Set the pictures aside and set down only the lines from the line holding "The camera went 20" through the end of the entries below, ends included.

▶ Extracted data

[Start of Attachment]

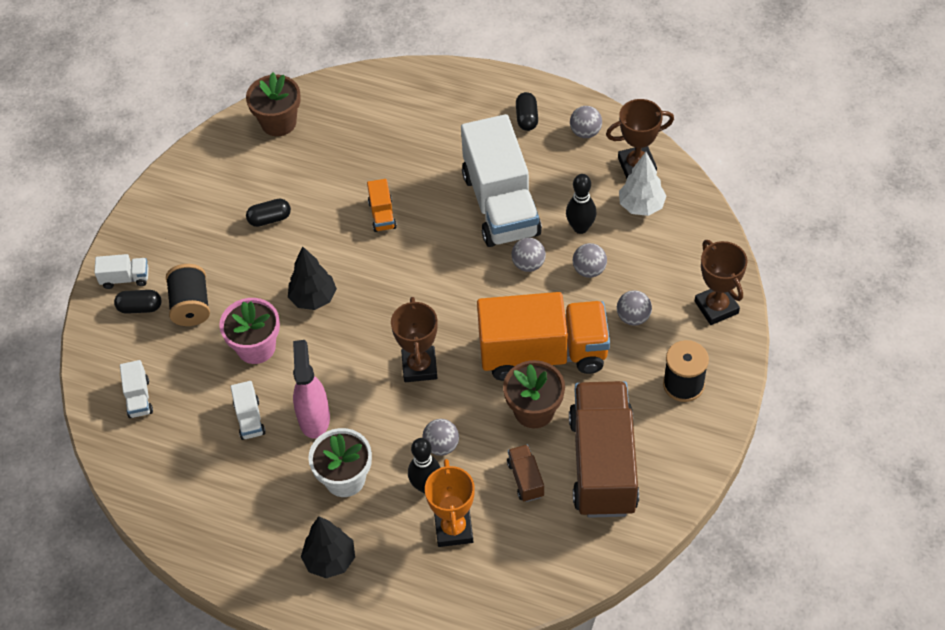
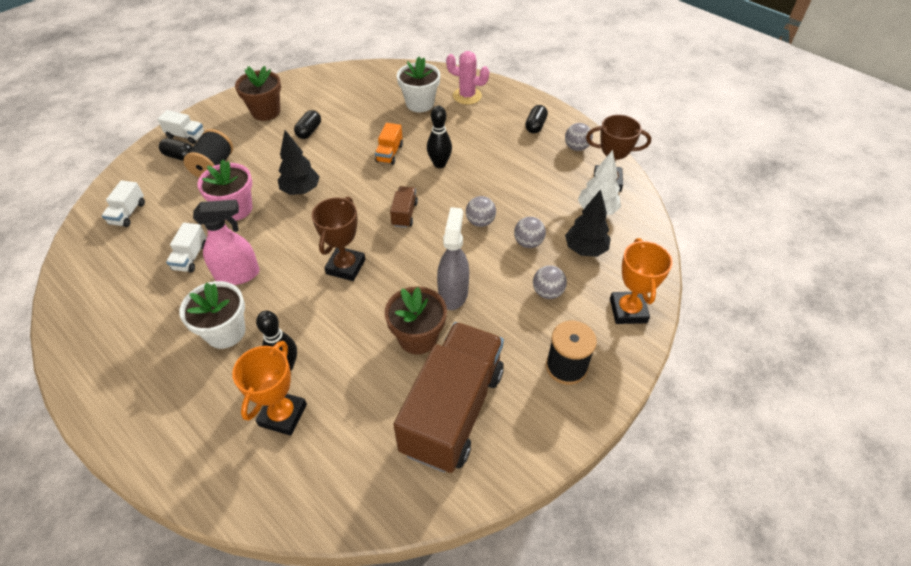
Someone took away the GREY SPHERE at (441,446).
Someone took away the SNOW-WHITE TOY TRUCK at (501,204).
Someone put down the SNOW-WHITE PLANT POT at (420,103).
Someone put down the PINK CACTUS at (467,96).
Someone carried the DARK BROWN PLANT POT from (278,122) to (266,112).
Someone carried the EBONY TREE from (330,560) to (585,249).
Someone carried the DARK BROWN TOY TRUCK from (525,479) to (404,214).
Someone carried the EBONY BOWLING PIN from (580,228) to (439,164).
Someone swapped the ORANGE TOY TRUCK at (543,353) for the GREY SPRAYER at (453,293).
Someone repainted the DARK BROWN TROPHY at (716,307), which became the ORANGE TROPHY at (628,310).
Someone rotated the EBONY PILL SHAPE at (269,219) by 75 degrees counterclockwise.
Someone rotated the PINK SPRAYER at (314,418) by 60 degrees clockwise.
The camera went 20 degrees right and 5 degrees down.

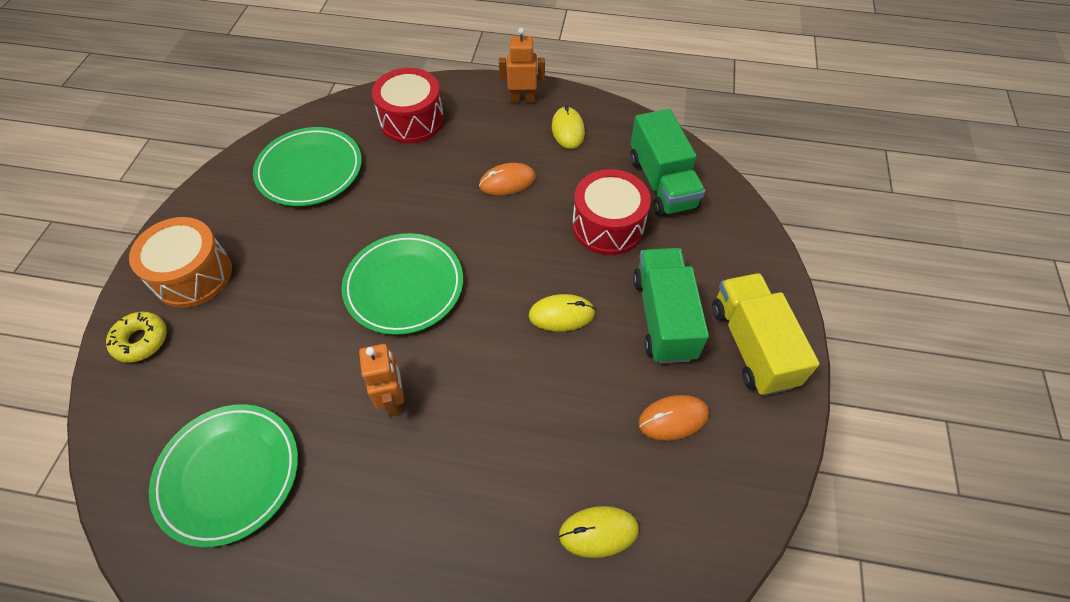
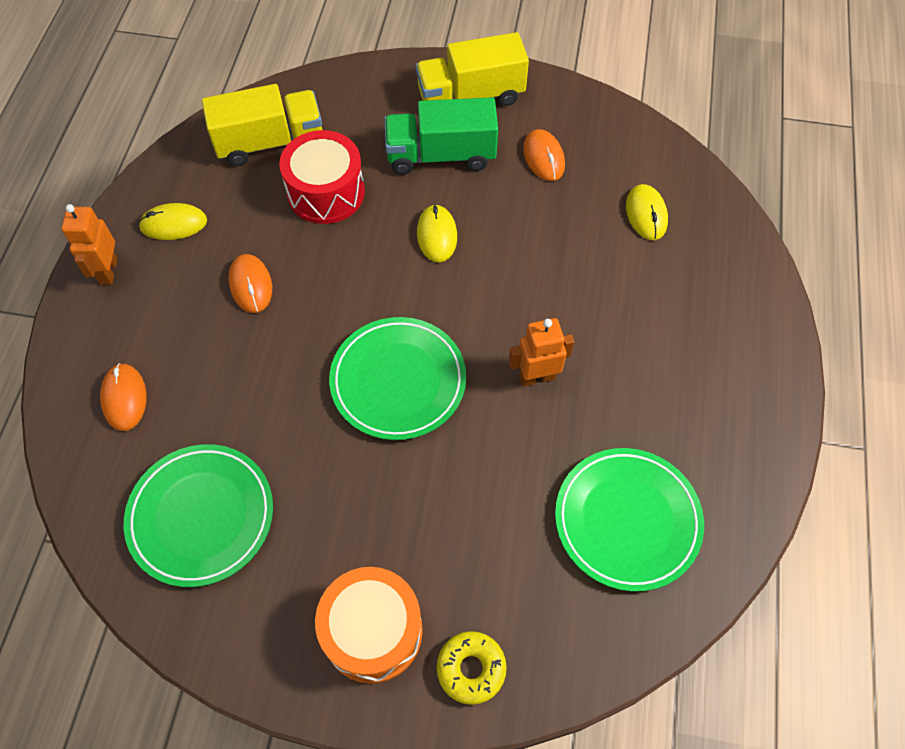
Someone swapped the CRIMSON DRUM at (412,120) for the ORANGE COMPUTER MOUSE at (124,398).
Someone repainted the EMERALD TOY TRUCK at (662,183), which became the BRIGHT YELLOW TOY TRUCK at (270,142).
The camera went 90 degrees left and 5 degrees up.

[End of Attachment]

▶ Completed exercise
The camera went 20 degrees right and 5 degrees down.

Someone swapped the CRIMSON DRUM at (412,120) for the ORANGE COMPUTER MOUSE at (124,398).
Someone repainted the EMERALD TOY TRUCK at (662,183), which became the BRIGHT YELLOW TOY TRUCK at (270,142).
The camera went 90 degrees left and 5 degrees up.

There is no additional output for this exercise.